START Available records
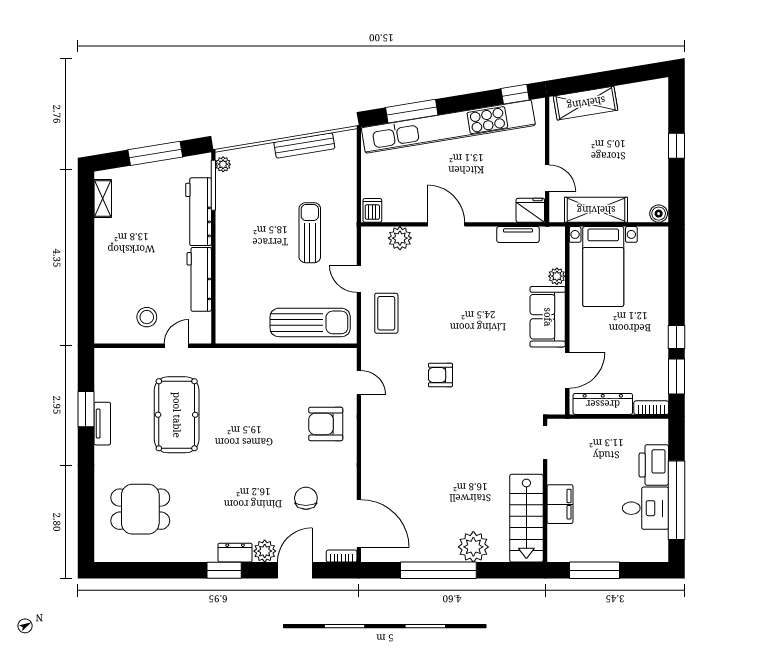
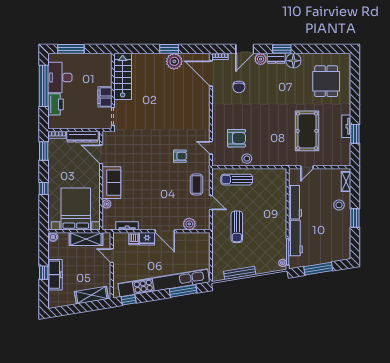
freezer: (655, 142) -> (55, 275), added
shelving: (103, 198) -> (346, 182), moved
dishwasher: (372, 210) -> (134, 239), moved
fridge: (530, 210) -> (147, 239), moved
window: (86, 250) -> (355, 218), added
bed with nightstands: (603, 267) -> (76, 209), width x1.36
stool: (147, 317) -> (339, 205), moved
sun lounger: (310, 322) -> (237, 180), width x0.73, depth x0.75
window: (676, 337) -> (44, 188), moved
stool: (291, 362) -> (247, 159), added
door: (567, 370) -> (101, 154), hinge flipped
armchair: (440, 375) -> (180, 156), moved
armchair: (326, 424) -> (236, 138), moved
filing cabinet: (560, 504) -> (105, 97), moved
desk: (645, 508) -> (60, 77), width x1.37
dining table: (140, 509) -> (326, 81), turned 90
plant: (473, 547) -> (174, 61), moved
floor lamp: (202, 548) -> (293, 61), added
window: (438, 570) -> (169, 49), width x0.47
window: (595, 570) -> (71, 49), moved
END Available records
What you need to do: Return the listing above verbatim and exclude every picture.

Finished exercise:
freezer: (655, 142) -> (55, 275), added
shelving: (103, 198) -> (346, 182), moved
dishwasher: (372, 210) -> (134, 239), moved
fridge: (530, 210) -> (147, 239), moved
window: (86, 250) -> (355, 218), added
bed with nightstands: (603, 267) -> (76, 209), width x1.36
stool: (147, 317) -> (339, 205), moved
sun lounger: (310, 322) -> (237, 180), width x0.73, depth x0.75
window: (676, 337) -> (44, 188), moved
stool: (291, 362) -> (247, 159), added
door: (567, 370) -> (101, 154), hinge flipped
armchair: (440, 375) -> (180, 156), moved
armchair: (326, 424) -> (236, 138), moved
filing cabinet: (560, 504) -> (105, 97), moved
desk: (645, 508) -> (60, 77), width x1.37
dining table: (140, 509) -> (326, 81), turned 90
plant: (473, 547) -> (174, 61), moved
floor lamp: (202, 548) -> (293, 61), added
window: (438, 570) -> (169, 49), width x0.47
window: (595, 570) -> (71, 49), moved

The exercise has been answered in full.